:: Work order ::
Go through the listing below and show each line that has the word "tape".

:: Material to process ::
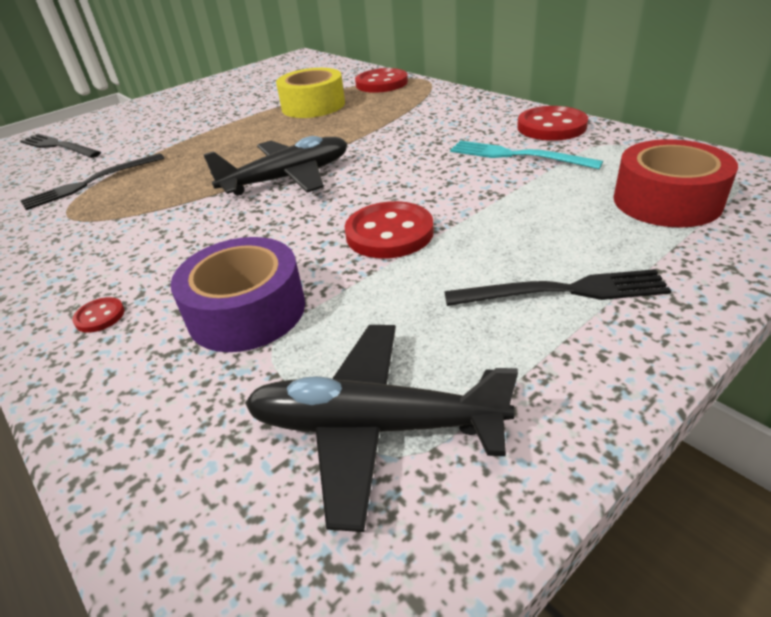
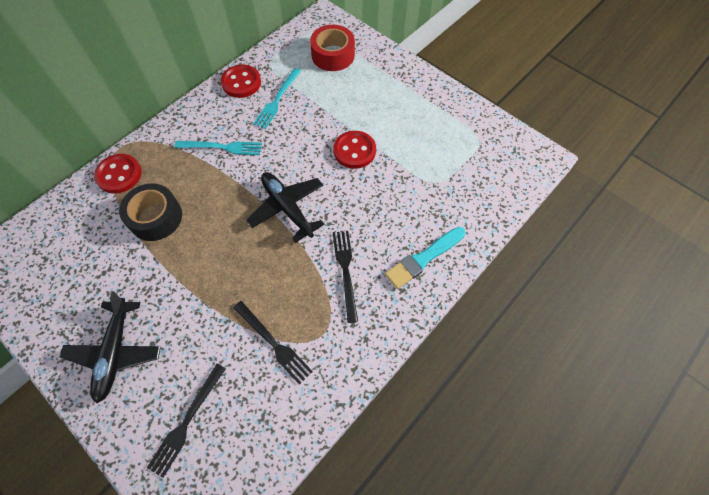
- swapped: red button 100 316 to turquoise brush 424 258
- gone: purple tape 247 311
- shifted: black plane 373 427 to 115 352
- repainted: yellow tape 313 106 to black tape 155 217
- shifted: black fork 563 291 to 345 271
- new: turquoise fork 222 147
==
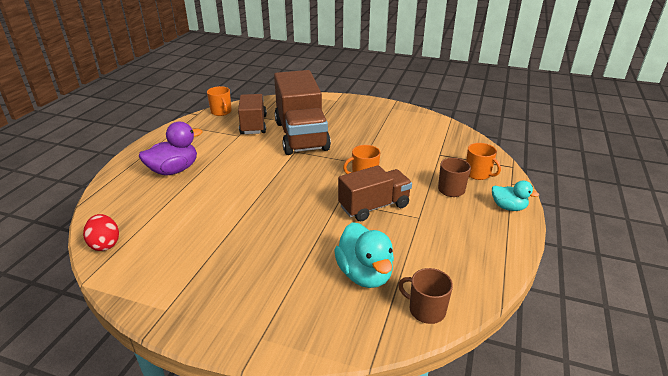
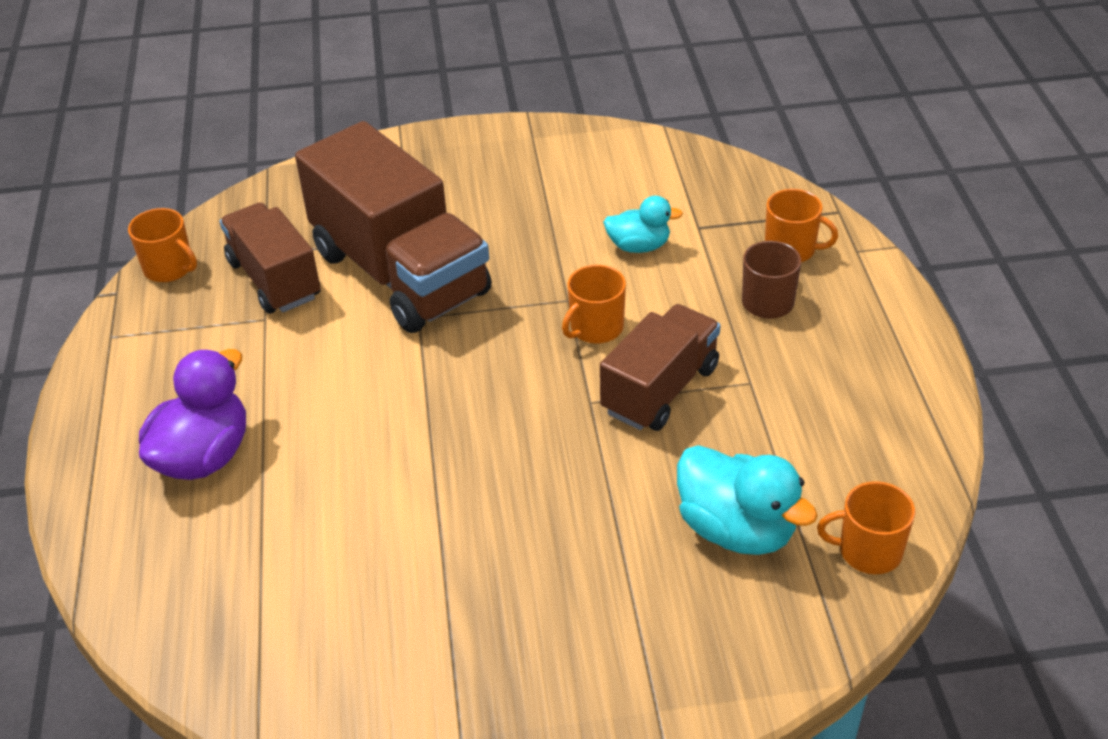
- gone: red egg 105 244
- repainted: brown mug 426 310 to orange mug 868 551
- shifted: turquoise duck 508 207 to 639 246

:: Result for this task ::
- gone: purple tape 247 311
- repainted: yellow tape 313 106 to black tape 155 217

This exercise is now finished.